[Data entries]
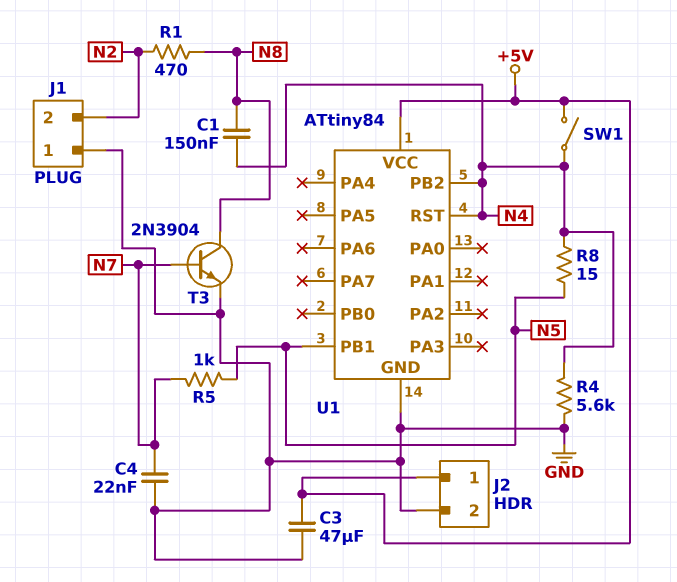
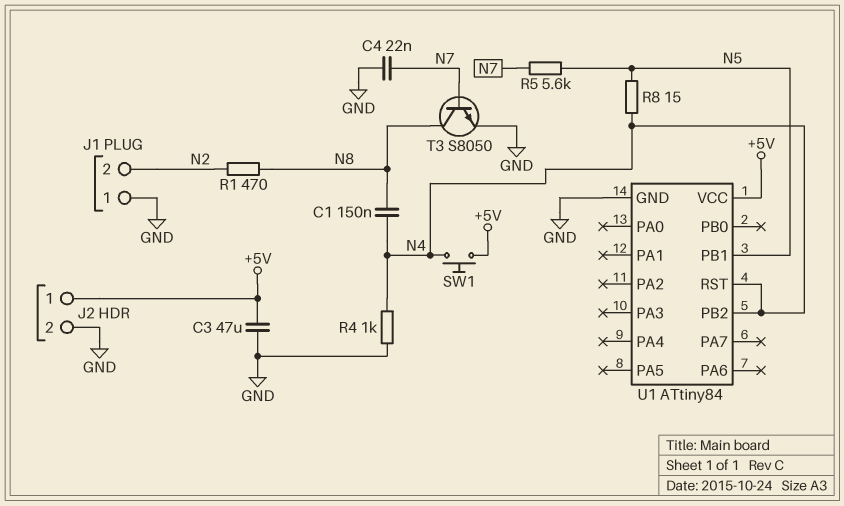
R4: 5.6k (GND, N4) -> 1k (GND, N4)
R5: 1k (N5, N7) -> 5.6k (N5, N7)
SW1: switch (+5V, N4) -> button (+5V, N4)
T3: NPN 2N3904 (B N7, C N8, E GND) -> NPN S8050 (B N7, C N8, E GND)

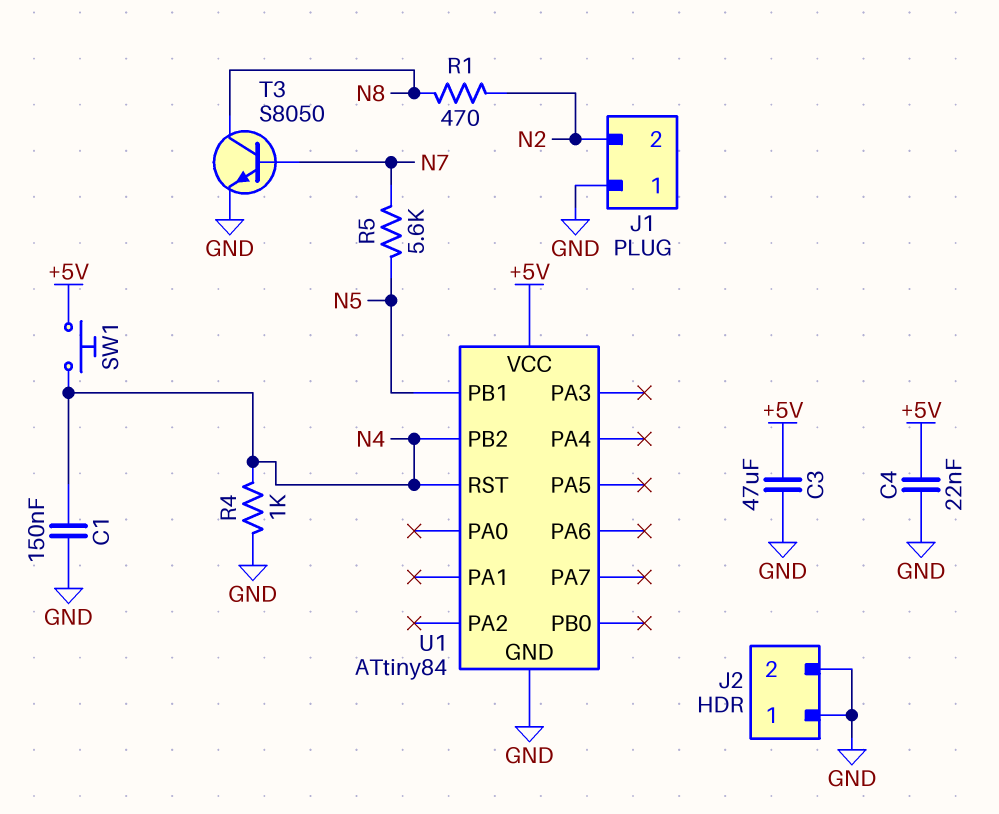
C1: 150nF (N4, N8) -> 150nF (GND, N4)
C4: 22nF (GND, N7) -> 22nF (+5V, GND)
J2 pin 1: +5V -> GND
R8: 15 (N4, N5) -> none

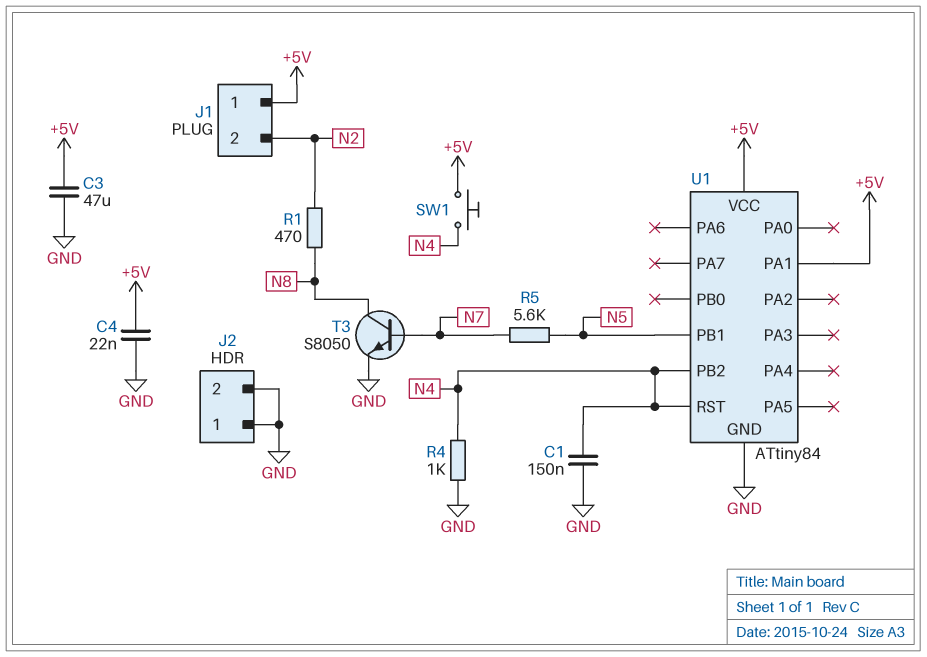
J1 pin 1: GND -> +5V
U1 pin PA1: none -> +5V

EXERCISE AIM:
Leaving the images out, return every record exactly.

EXERCISE SOLUTION:
R4: 5.6k (GND, N4) -> 1k (GND, N4)
R5: 1k (N5, N7) -> 5.6k (N5, N7)
SW1: switch (+5V, N4) -> button (+5V, N4)
T3: NPN 2N3904 (B N7, C N8, E GND) -> NPN S8050 (B N7, C N8, E GND)

C1: 150nF (N4, N8) -> 150nF (GND, N4)
C4: 22nF (GND, N7) -> 22nF (+5V, GND)
J2 pin 1: +5V -> GND
R8: 15 (N4, N5) -> none

J1 pin 1: GND -> +5V
U1 pin PA1: none -> +5V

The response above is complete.